■ **EXERCISE DIRECTIONS**: These records contain pictures, which must be left out; copy exactly the lines from the one with "new: grey cup" up to and including the one with "swapped: black book".

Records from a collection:
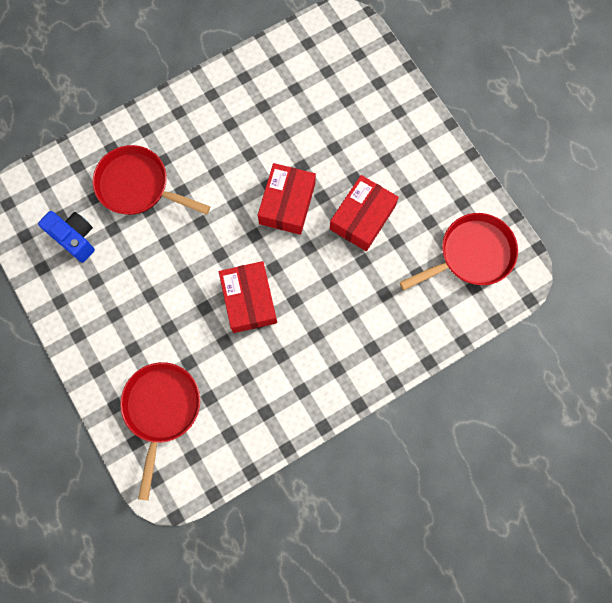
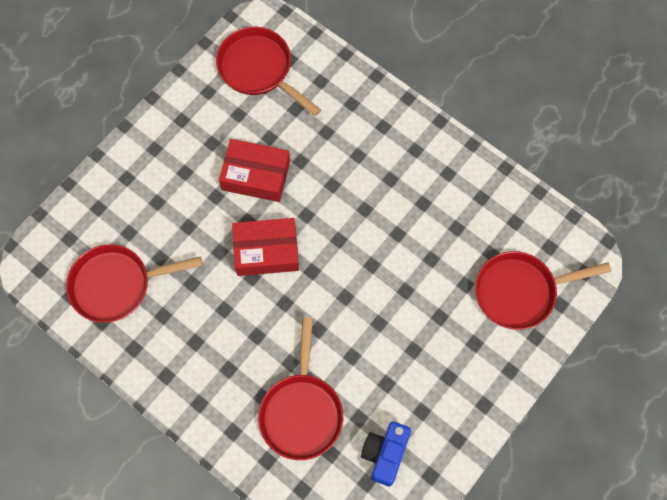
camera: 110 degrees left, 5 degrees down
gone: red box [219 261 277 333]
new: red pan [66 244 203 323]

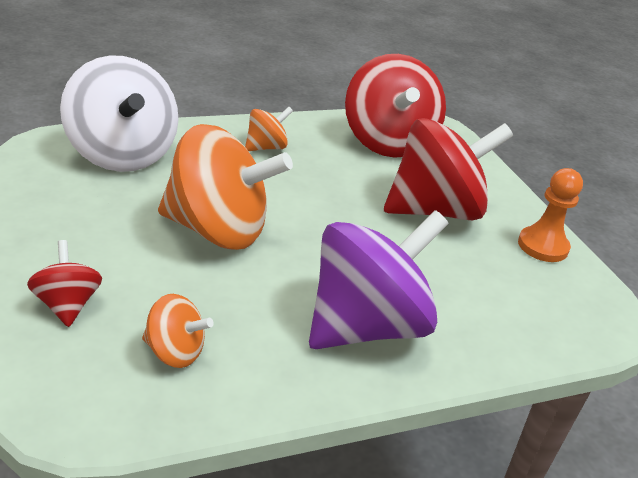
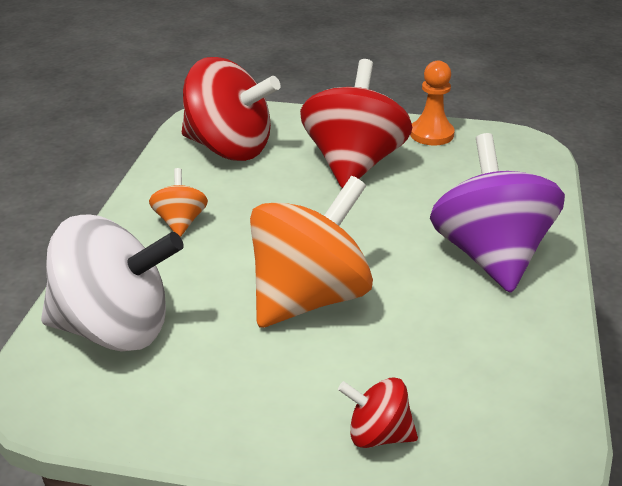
camera: 55 degrees left, 0 degrees up
gone: orange spinning top [142 294 214 368]

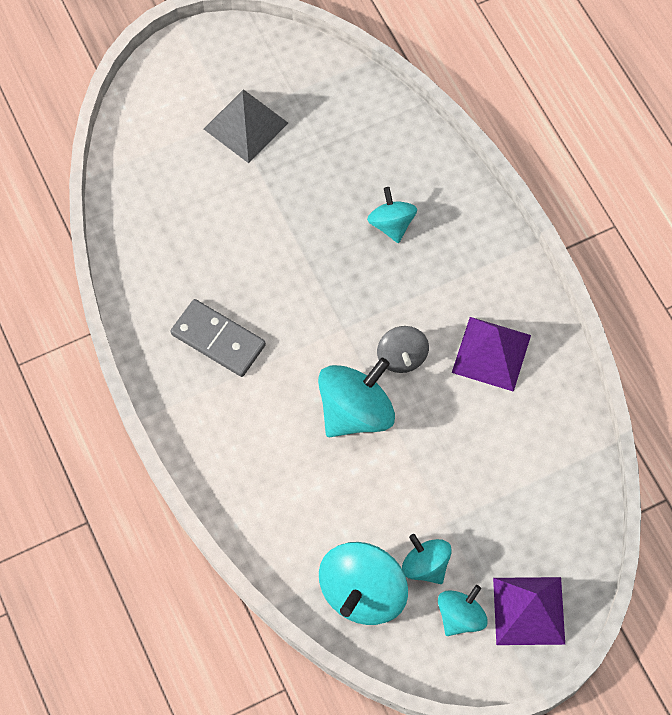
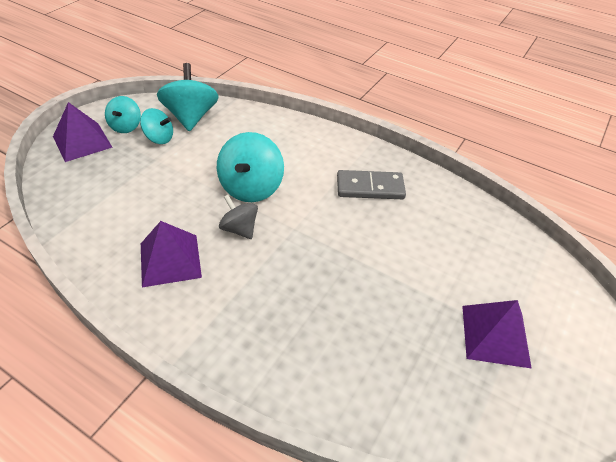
camera: 145 degrees right, 20 degrees down
gone: turquoise spinning top [367 187 417 243]
repainted: grey pyramid [204 89 288 163] to purple pyramid [462 300 532 369]

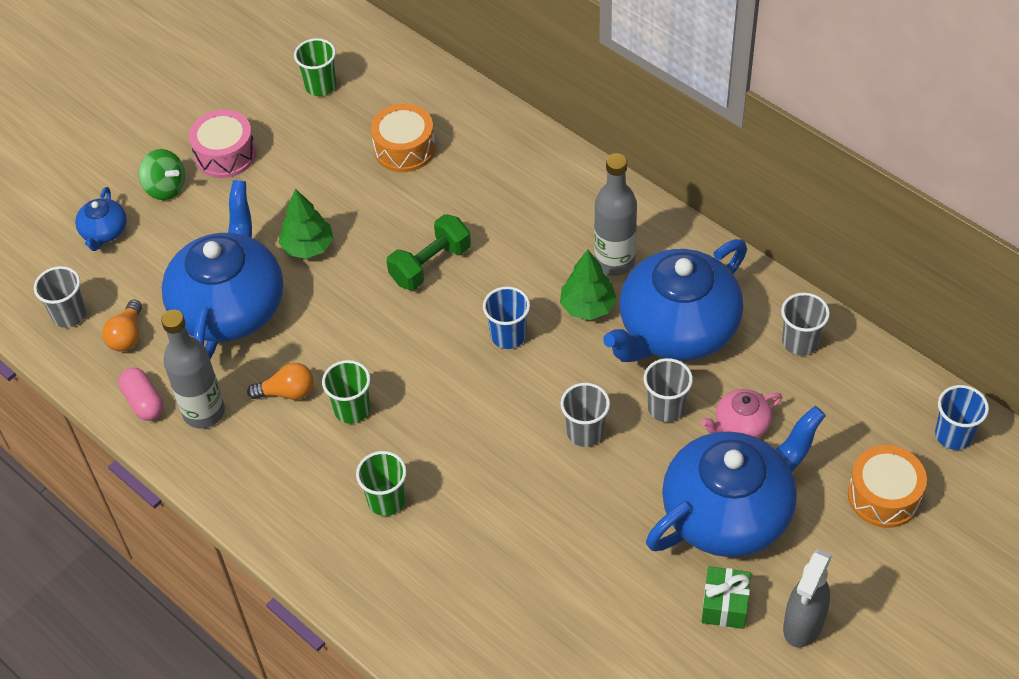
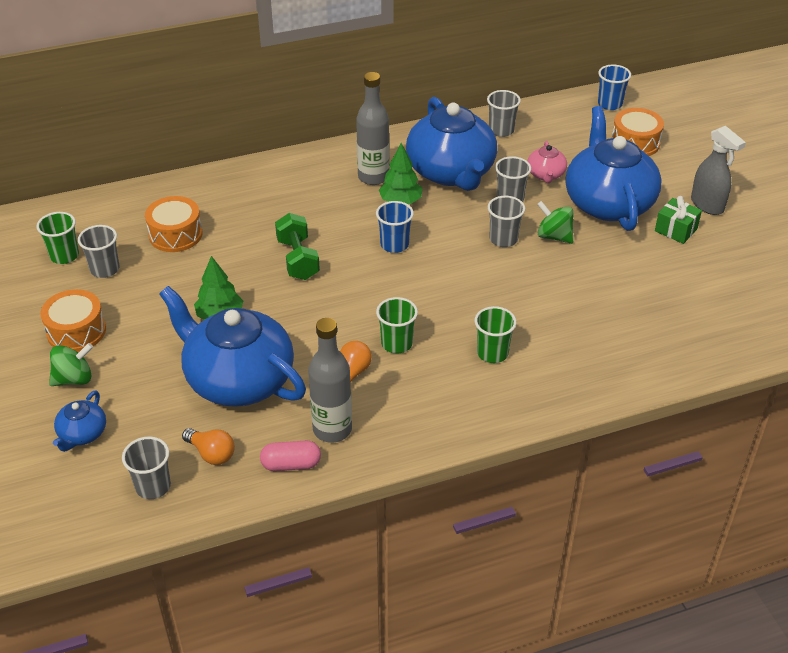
camera: 65 degrees left, 10 degrees down
new: grey cup [78 225 119 278]; green spinning top [537 201 574 244]
repainted: pink drum [189 110 256 178] to orange drum [40 289 106 352]
rotated: blue teapot [75 187 127 251] = [53 391 106 452] 75 degrees clockwise

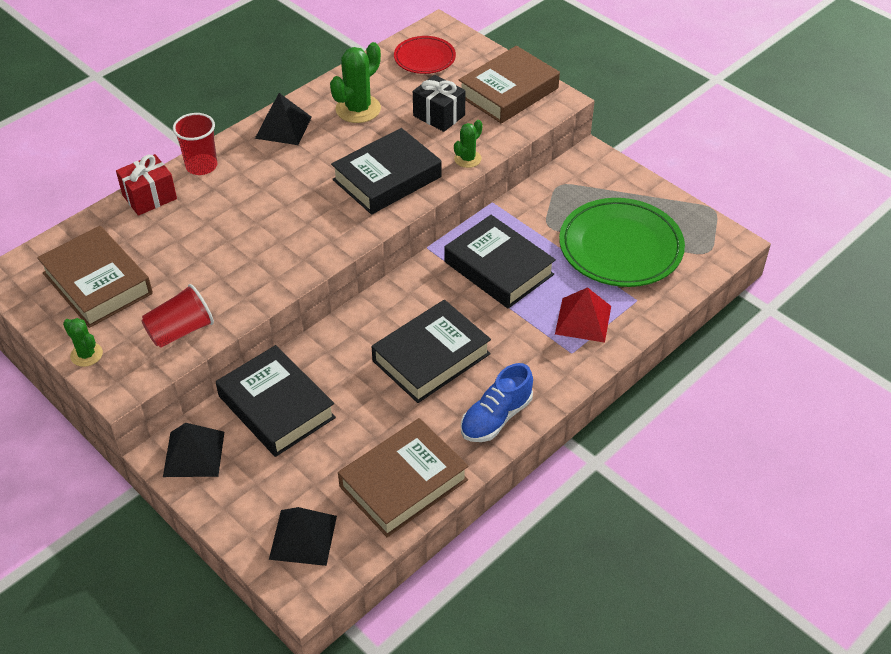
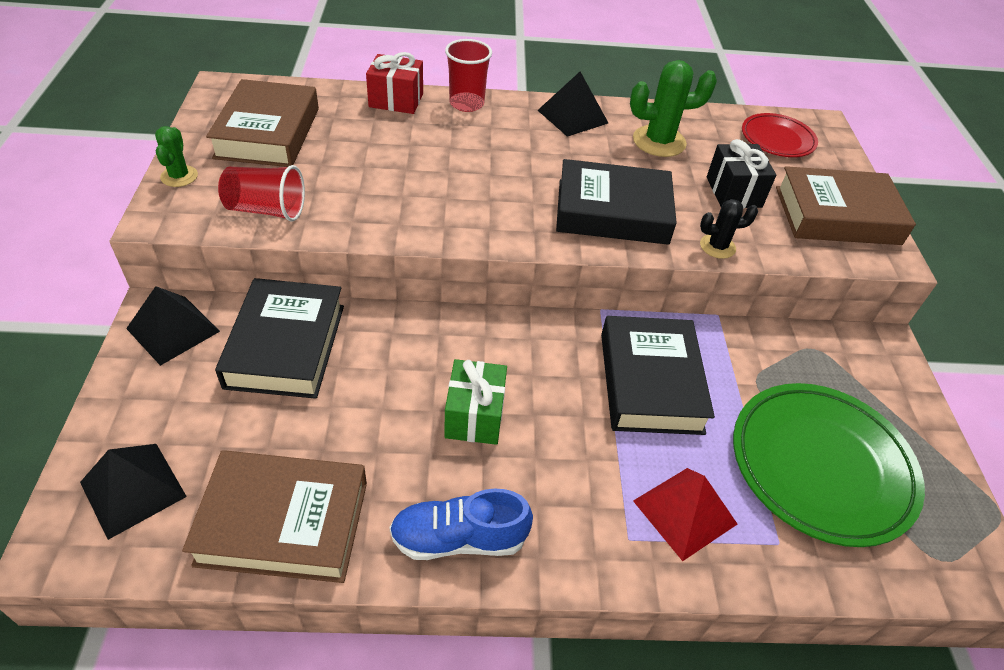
camera: 40 degrees right, 0 degrees up
swapped: black book [371 300 491 403] to green gift [444 359 507 445]
repainted: green cactus [454 120 483 168] to black cactus [700 199 758 259]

■ **ANSWER FOR THE TASK**:
new: grey cup [78 225 119 278]; green spinning top [537 201 574 244]
repainted: pink drum [189 110 256 178] to orange drum [40 289 106 352]
rotated: blue teapot [75 187 127 251] = [53 391 106 452] 75 degrees clockwise

camera: 40 degrees right, 0 degrees up
swapped: black book [371 300 491 403] to green gift [444 359 507 445]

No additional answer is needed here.